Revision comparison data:
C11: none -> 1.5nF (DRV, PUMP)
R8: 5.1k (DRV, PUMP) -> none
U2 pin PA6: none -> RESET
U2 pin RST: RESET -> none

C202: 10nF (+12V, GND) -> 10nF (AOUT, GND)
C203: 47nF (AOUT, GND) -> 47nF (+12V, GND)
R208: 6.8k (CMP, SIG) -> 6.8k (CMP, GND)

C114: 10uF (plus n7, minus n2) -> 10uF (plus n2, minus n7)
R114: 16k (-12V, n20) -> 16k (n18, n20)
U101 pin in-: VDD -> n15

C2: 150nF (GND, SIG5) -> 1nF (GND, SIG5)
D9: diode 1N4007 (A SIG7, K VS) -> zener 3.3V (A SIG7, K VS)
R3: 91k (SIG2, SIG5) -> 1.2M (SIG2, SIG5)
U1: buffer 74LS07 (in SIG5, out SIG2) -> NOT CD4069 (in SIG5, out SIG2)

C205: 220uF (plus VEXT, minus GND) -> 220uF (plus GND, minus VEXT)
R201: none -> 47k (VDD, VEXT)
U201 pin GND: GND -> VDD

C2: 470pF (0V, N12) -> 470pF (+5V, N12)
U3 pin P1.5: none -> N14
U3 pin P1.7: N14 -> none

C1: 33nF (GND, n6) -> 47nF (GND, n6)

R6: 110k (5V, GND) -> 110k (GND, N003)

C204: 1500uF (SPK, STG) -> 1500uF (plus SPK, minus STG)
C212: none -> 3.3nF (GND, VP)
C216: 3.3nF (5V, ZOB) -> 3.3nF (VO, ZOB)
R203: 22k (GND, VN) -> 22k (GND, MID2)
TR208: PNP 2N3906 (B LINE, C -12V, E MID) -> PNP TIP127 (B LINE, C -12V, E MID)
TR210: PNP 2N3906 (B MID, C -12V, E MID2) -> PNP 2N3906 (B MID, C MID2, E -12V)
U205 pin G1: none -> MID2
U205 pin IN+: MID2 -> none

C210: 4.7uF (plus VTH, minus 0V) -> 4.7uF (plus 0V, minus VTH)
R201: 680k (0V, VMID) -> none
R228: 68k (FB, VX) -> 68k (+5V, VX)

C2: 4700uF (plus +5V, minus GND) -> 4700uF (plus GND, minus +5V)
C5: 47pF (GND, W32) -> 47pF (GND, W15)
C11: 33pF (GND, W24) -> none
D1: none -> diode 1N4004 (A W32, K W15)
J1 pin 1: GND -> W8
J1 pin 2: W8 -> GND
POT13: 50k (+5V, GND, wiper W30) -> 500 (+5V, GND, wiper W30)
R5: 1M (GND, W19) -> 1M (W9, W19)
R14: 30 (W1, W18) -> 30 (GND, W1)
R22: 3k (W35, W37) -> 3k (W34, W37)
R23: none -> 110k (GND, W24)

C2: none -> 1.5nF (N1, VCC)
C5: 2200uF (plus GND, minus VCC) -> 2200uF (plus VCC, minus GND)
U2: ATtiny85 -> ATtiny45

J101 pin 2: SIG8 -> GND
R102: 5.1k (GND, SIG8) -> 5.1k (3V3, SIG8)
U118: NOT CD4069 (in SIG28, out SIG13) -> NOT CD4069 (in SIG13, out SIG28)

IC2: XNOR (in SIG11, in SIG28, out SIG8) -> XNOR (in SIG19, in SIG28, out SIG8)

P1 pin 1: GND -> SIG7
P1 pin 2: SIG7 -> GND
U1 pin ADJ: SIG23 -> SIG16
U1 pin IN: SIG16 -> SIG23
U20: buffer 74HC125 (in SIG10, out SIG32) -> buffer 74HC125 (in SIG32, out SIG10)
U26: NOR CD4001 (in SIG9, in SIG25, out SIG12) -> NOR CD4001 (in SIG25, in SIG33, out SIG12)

■ EXERCISE BRIEF
Reproduce the data. Match each line exactly.

■ OUTPUT FOR THIS EXERCISE
C11: none -> 1.5nF (DRV, PUMP)
R8: 5.1k (DRV, PUMP) -> none
U2 pin PA6: none -> RESET
U2 pin RST: RESET -> none

C202: 10nF (+12V, GND) -> 10nF (AOUT, GND)
C203: 47nF (AOUT, GND) -> 47nF (+12V, GND)
R208: 6.8k (CMP, SIG) -> 6.8k (CMP, GND)

C114: 10uF (plus n7, minus n2) -> 10uF (plus n2, minus n7)
R114: 16k (-12V, n20) -> 16k (n18, n20)
U101 pin in-: VDD -> n15

C2: 150nF (GND, SIG5) -> 1nF (GND, SIG5)
D9: diode 1N4007 (A SIG7, K VS) -> zener 3.3V (A SIG7, K VS)
R3: 91k (SIG2, SIG5) -> 1.2M (SIG2, SIG5)
U1: buffer 74LS07 (in SIG5, out SIG2) -> NOT CD4069 (in SIG5, out SIG2)

C205: 220uF (plus VEXT, minus GND) -> 220uF (plus GND, minus VEXT)
R201: none -> 47k (VDD, VEXT)
U201 pin GND: GND -> VDD

C2: 470pF (0V, N12) -> 470pF (+5V, N12)
U3 pin P1.5: none -> N14
U3 pin P1.7: N14 -> none

C1: 33nF (GND, n6) -> 47nF (GND, n6)

R6: 110k (5V, GND) -> 110k (GND, N003)

C204: 1500uF (SPK, STG) -> 1500uF (plus SPK, minus STG)
C212: none -> 3.3nF (GND, VP)
C216: 3.3nF (5V, ZOB) -> 3.3nF (VO, ZOB)
R203: 22k (GND, VN) -> 22k (GND, MID2)
TR208: PNP 2N3906 (B LINE, C -12V, E MID) -> PNP TIP127 (B LINE, C -12V, E MID)
TR210: PNP 2N3906 (B MID, C -12V, E MID2) -> PNP 2N3906 (B MID, C MID2, E -12V)
U205 pin G1: none -> MID2
U205 pin IN+: MID2 -> none

C210: 4.7uF (plus VTH, minus 0V) -> 4.7uF (plus 0V, minus VTH)
R201: 680k (0V, VMID) -> none
R228: 68k (FB, VX) -> 68k (+5V, VX)

C2: 4700uF (plus +5V, minus GND) -> 4700uF (plus GND, minus +5V)
C5: 47pF (GND, W32) -> 47pF (GND, W15)
C11: 33pF (GND, W24) -> none
D1: none -> diode 1N4004 (A W32, K W15)
J1 pin 1: GND -> W8
J1 pin 2: W8 -> GND
POT13: 50k (+5V, GND, wiper W30) -> 500 (+5V, GND, wiper W30)
R5: 1M (GND, W19) -> 1M (W9, W19)
R14: 30 (W1, W18) -> 30 (GND, W1)
R22: 3k (W35, W37) -> 3k (W34, W37)
R23: none -> 110k (GND, W24)

C2: none -> 1.5nF (N1, VCC)
C5: 2200uF (plus GND, minus VCC) -> 2200uF (plus VCC, minus GND)
U2: ATtiny85 -> ATtiny45

J101 pin 2: SIG8 -> GND
R102: 5.1k (GND, SIG8) -> 5.1k (3V3, SIG8)
U118: NOT CD4069 (in SIG28, out SIG13) -> NOT CD4069 (in SIG13, out SIG28)

IC2: XNOR (in SIG11, in SIG28, out SIG8) -> XNOR (in SIG19, in SIG28, out SIG8)

P1 pin 1: GND -> SIG7
P1 pin 2: SIG7 -> GND
U1 pin ADJ: SIG23 -> SIG16
U1 pin IN: SIG16 -> SIG23
U20: buffer 74HC125 (in SIG10, out SIG32) -> buffer 74HC125 (in SIG32, out SIG10)
U26: NOR CD4001 (in SIG9, in SIG25, out SIG12) -> NOR CD4001 (in SIG25, in SIG33, out SIG12)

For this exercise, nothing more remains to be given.